PROBLEM TO SOLVE: In your output, repeat each entry exactly and include no pictures.
Top of DATASET
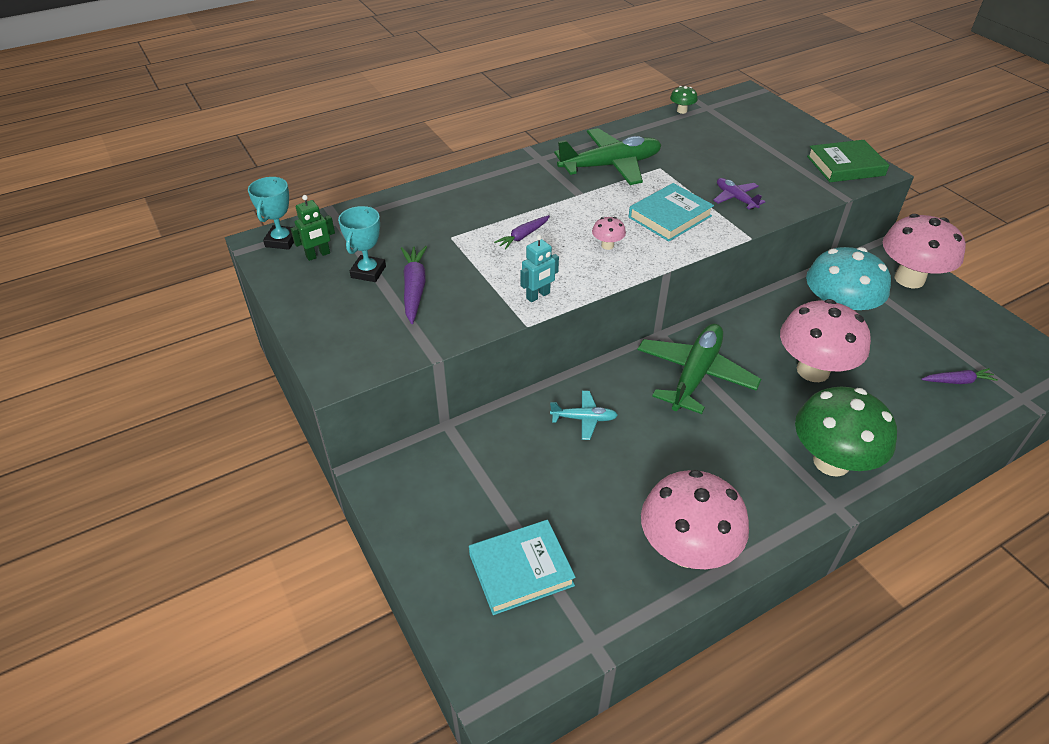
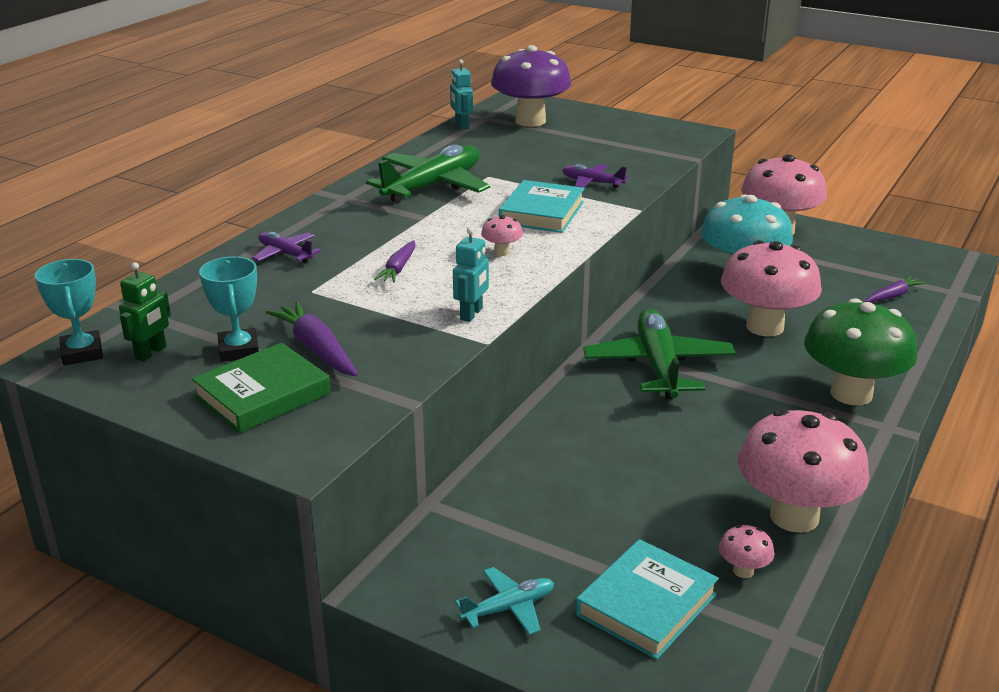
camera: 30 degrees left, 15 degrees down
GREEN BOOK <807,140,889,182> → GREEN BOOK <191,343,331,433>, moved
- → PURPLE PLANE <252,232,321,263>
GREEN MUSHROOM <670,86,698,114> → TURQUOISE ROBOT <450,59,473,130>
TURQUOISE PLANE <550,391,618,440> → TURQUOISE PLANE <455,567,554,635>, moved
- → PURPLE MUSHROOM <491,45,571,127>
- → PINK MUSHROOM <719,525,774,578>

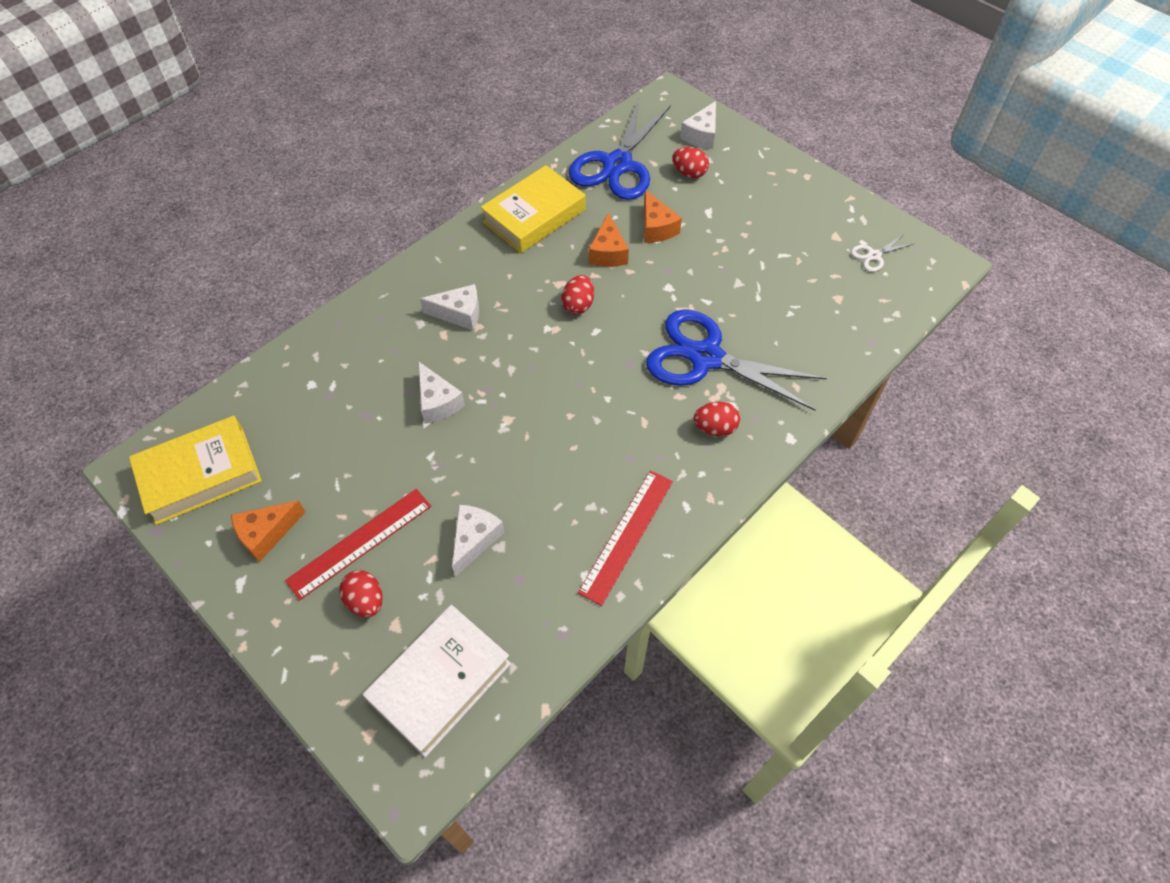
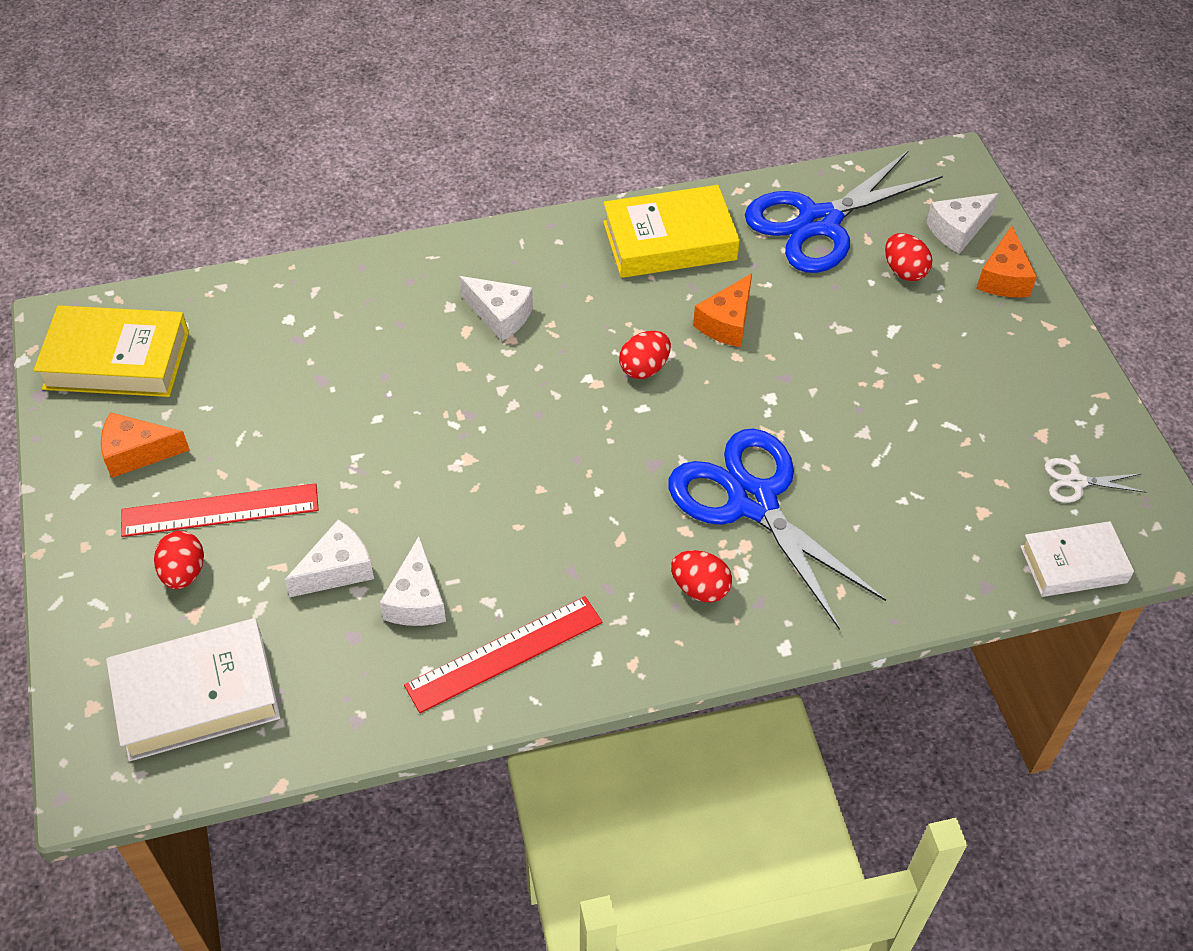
camera: 30 degrees right, 5 degrees down
WHITE CHEESE <418,361,465,424> → WHITE CHEESE <380,536,446,626>, moved
ORANGE CHEESE <644,190,682,243> → ORANGE CHEESE <976,226,1037,297>, moved
- → WHITE BOOK <1020,521,1134,597>

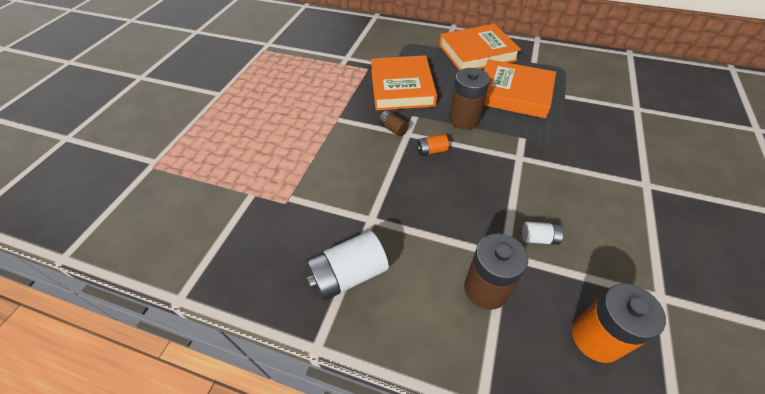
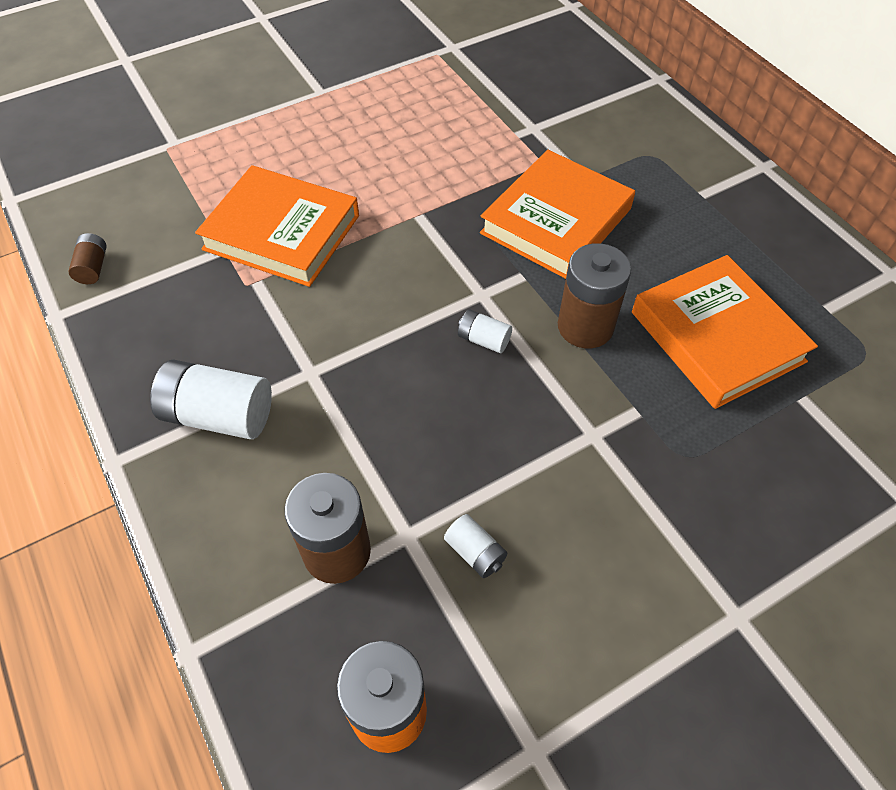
camera: 40 degrees right, 5 degrees up
BROWN BATTERY <379,110,409,137> → BROWN BATTERY <68,233,107,284>, moved
ORANGE BOOK <439,24,521,71> → ORANGE BOOK <195,165,359,287>, moved
ORANGE BATTERY <417,134,449,156> → WHITE BATTERY <458,309,512,353>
Bottom of DATASET
ANSWER FOR THE TASK:
camera: 30 degrees left, 15 degrees down
GREEN BOOK <807,140,889,182> → GREEN BOOK <191,343,331,433>, moved
- → PURPLE PLANE <252,232,321,263>
GREEN MUSHROOM <670,86,698,114> → TURQUOISE ROBOT <450,59,473,130>
TURQUOISE PLANE <550,391,618,440> → TURQUOISE PLANE <455,567,554,635>, moved
- → PURPLE MUSHROOM <491,45,571,127>
- → PINK MUSHROOM <719,525,774,578>

camera: 30 degrees right, 5 degrees down
WHITE CHEESE <418,361,465,424> → WHITE CHEESE <380,536,446,626>, moved
ORANGE CHEESE <644,190,682,243> → ORANGE CHEESE <976,226,1037,297>, moved
- → WHITE BOOK <1020,521,1134,597>

camera: 40 degrees right, 5 degrees up
BROWN BATTERY <379,110,409,137> → BROWN BATTERY <68,233,107,284>, moved
ORANGE BOOK <439,24,521,71> → ORANGE BOOK <195,165,359,287>, moved
ORANGE BATTERY <417,134,449,156> → WHITE BATTERY <458,309,512,353>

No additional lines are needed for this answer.